Directions –
Could you copy every line of the data that contains "point"?
----
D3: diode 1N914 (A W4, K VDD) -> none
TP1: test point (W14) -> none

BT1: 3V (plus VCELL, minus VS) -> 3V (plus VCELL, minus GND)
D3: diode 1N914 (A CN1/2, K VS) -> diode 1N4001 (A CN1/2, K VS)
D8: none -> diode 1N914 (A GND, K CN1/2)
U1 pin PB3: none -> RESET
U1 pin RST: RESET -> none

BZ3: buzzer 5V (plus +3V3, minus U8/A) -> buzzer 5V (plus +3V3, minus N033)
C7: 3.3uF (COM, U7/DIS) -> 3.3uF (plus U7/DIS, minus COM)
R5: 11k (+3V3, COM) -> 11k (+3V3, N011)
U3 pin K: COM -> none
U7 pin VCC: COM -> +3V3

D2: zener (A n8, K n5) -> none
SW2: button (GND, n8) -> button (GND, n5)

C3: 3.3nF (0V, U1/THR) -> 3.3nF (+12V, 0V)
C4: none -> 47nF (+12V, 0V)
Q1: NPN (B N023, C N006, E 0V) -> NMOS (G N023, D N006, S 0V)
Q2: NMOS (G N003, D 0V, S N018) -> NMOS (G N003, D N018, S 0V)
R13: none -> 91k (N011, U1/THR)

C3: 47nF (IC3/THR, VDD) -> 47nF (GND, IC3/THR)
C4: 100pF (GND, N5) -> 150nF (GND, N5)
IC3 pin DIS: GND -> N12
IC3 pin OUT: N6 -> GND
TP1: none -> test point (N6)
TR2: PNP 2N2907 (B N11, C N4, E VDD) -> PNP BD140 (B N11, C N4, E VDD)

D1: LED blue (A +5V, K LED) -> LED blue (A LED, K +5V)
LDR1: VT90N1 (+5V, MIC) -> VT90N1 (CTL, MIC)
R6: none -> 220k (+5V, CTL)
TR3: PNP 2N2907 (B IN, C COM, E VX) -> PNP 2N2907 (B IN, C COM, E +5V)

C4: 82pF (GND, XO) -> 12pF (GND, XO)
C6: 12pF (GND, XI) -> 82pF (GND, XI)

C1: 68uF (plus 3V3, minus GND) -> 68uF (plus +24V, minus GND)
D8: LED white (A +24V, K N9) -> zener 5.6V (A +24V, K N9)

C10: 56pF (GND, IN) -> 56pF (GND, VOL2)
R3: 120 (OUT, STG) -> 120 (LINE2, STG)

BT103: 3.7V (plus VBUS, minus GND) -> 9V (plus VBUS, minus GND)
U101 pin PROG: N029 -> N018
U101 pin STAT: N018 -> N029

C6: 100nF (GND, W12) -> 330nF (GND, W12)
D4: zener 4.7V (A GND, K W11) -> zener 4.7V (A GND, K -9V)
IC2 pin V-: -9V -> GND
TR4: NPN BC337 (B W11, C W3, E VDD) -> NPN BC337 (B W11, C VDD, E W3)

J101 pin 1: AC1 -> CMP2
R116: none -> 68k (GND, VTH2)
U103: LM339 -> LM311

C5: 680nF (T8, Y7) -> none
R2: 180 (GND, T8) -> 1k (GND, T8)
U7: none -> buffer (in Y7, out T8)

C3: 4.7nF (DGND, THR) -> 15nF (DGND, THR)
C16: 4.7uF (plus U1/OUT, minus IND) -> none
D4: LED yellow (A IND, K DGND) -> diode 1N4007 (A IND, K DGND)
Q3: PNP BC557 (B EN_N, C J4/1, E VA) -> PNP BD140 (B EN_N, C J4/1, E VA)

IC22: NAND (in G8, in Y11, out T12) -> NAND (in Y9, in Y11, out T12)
----
Solution to this problem –
TP1: test point (W14) -> none
TP1: none -> test point (N6)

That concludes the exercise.